## Data excerpts:

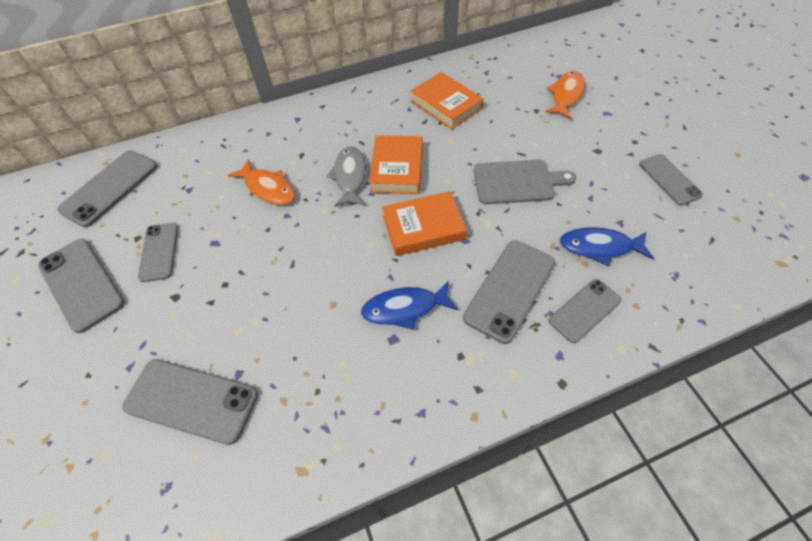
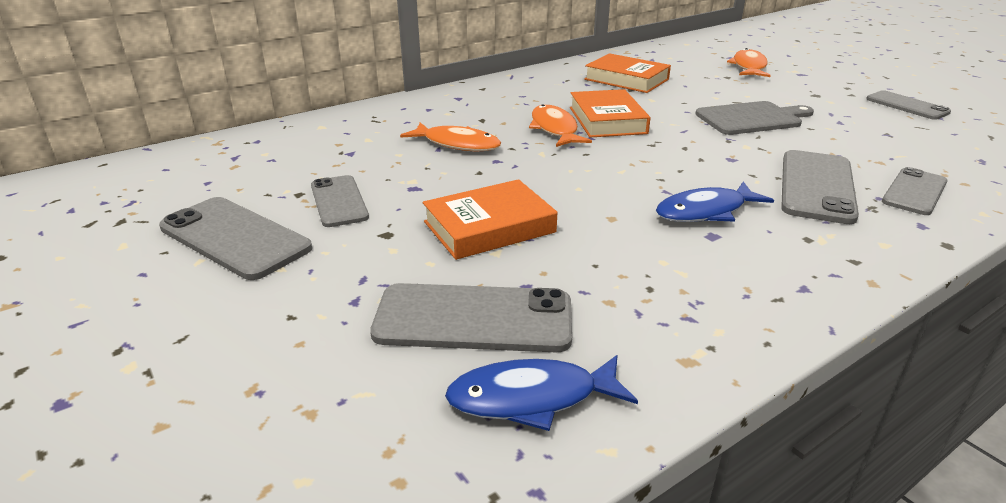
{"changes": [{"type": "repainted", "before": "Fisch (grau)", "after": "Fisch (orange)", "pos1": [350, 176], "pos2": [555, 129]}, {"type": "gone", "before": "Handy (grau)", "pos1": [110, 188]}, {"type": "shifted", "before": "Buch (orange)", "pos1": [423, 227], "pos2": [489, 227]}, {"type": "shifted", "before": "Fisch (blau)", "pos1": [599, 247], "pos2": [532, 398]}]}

* * *

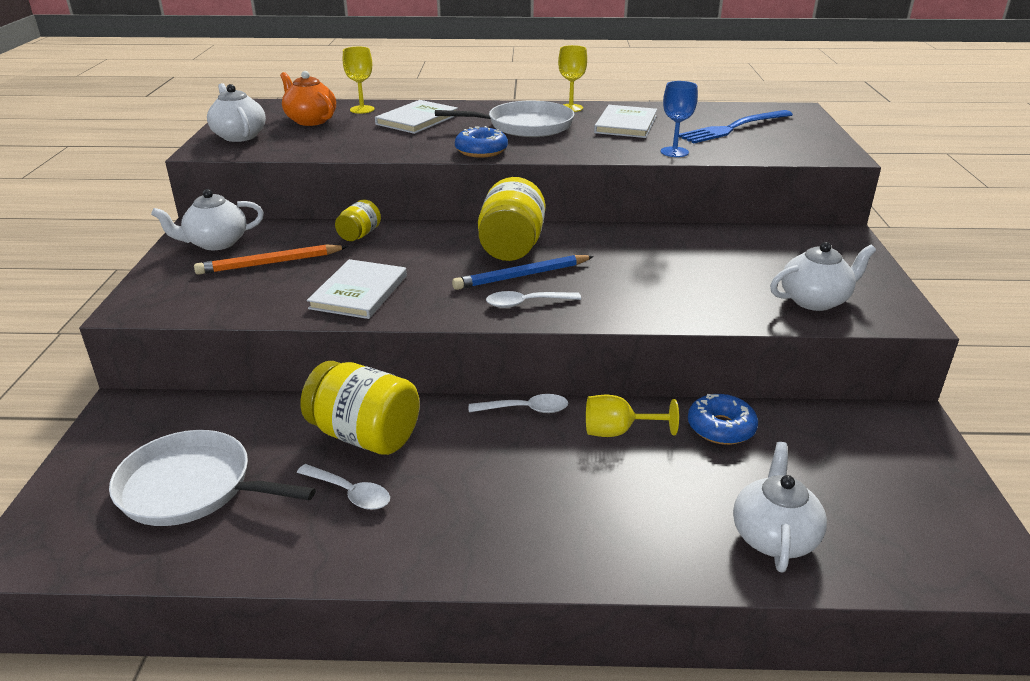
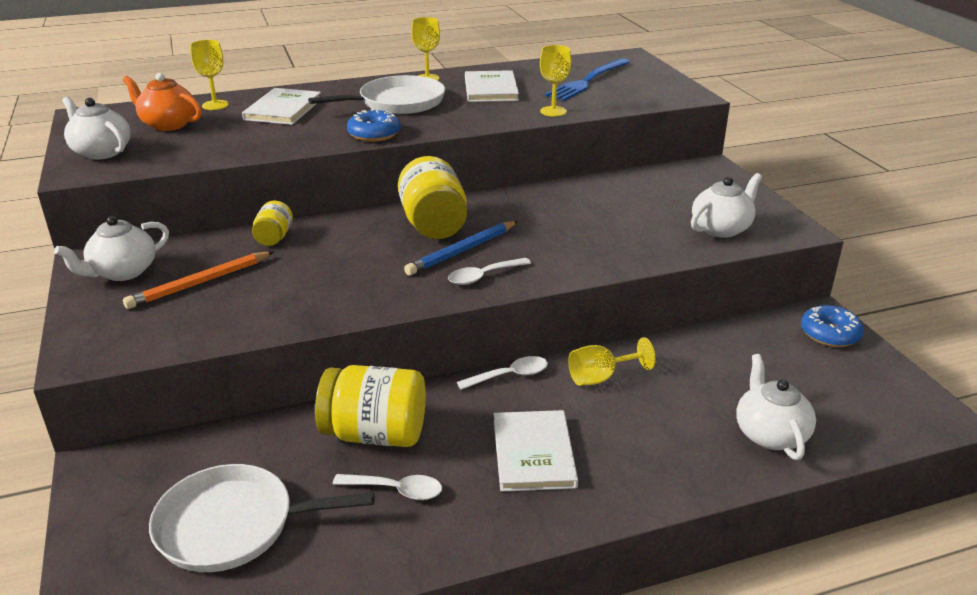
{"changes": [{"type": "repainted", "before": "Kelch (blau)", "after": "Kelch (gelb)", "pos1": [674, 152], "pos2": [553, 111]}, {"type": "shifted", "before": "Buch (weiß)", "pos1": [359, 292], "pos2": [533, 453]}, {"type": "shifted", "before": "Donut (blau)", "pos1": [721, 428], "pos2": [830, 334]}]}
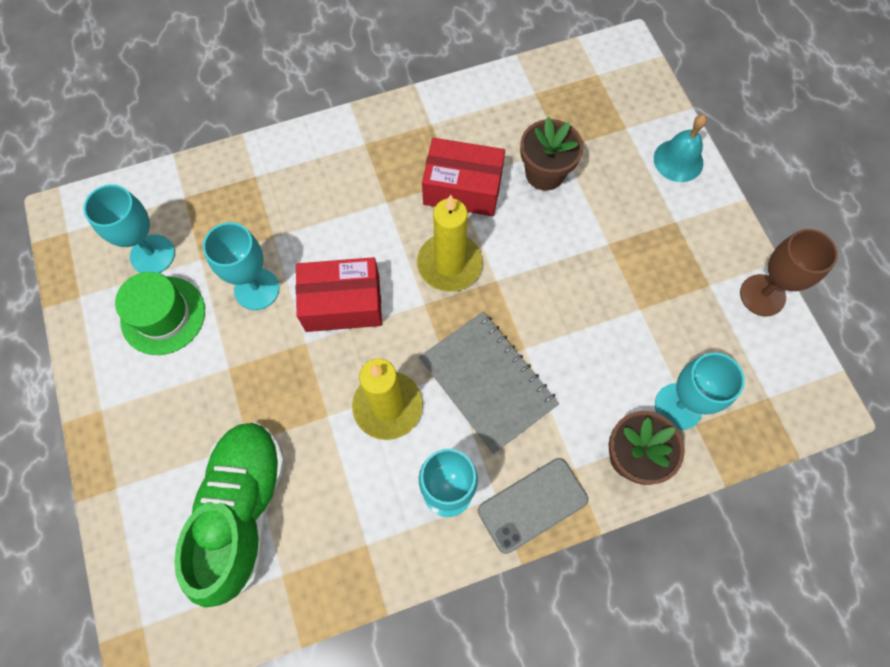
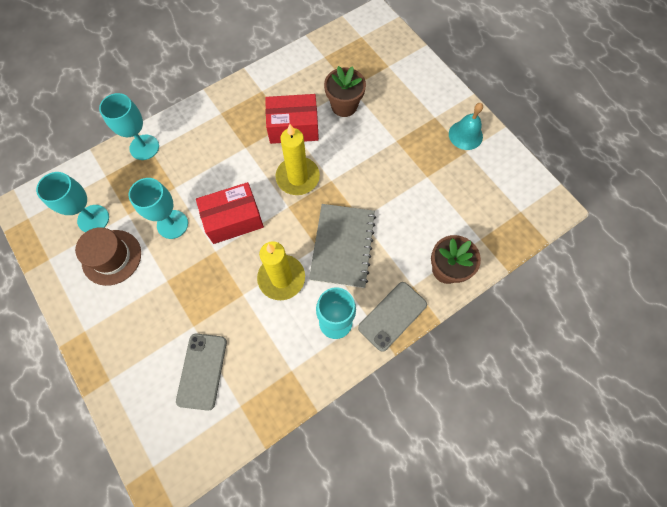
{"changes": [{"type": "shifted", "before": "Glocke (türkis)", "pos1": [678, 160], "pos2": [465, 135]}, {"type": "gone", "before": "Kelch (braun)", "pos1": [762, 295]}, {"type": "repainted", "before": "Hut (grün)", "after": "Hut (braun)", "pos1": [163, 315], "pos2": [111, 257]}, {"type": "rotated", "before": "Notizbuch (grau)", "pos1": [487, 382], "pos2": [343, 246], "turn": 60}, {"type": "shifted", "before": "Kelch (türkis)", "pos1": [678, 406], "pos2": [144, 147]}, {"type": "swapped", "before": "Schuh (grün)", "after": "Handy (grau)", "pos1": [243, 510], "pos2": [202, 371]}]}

## Task objective:
Find the lines above that contain the word "blau" and collect them.

## Response to the task:
{"changes": [{"type": "repainted", "before": "Fisch (grau)", "after": "Fisch (orange)", "pos1": [350, 176], "pos2": [555, 129]}, {"type": "gone", "before": "Handy (grau)", "pos1": [110, 188]}, {"type": "shifted", "before": "Buch (orange)", "pos1": [423, 227], "pos2": [489, 227]}, {"type": "shifted", "before": "Fisch (blau)", "pos1": [599, 247], "pos2": [532, 398]}]}
{"changes": [{"type": "repainted", "before": "Kelch (blau)", "after": "Kelch (gelb)", "pos1": [674, 152], "pos2": [553, 111]}, {"type": "shifted", "before": "Buch (weiß)", "pos1": [359, 292], "pos2": [533, 453]}, {"type": "shifted", "before": "Donut (blau)", "pos1": [721, 428], "pos2": [830, 334]}]}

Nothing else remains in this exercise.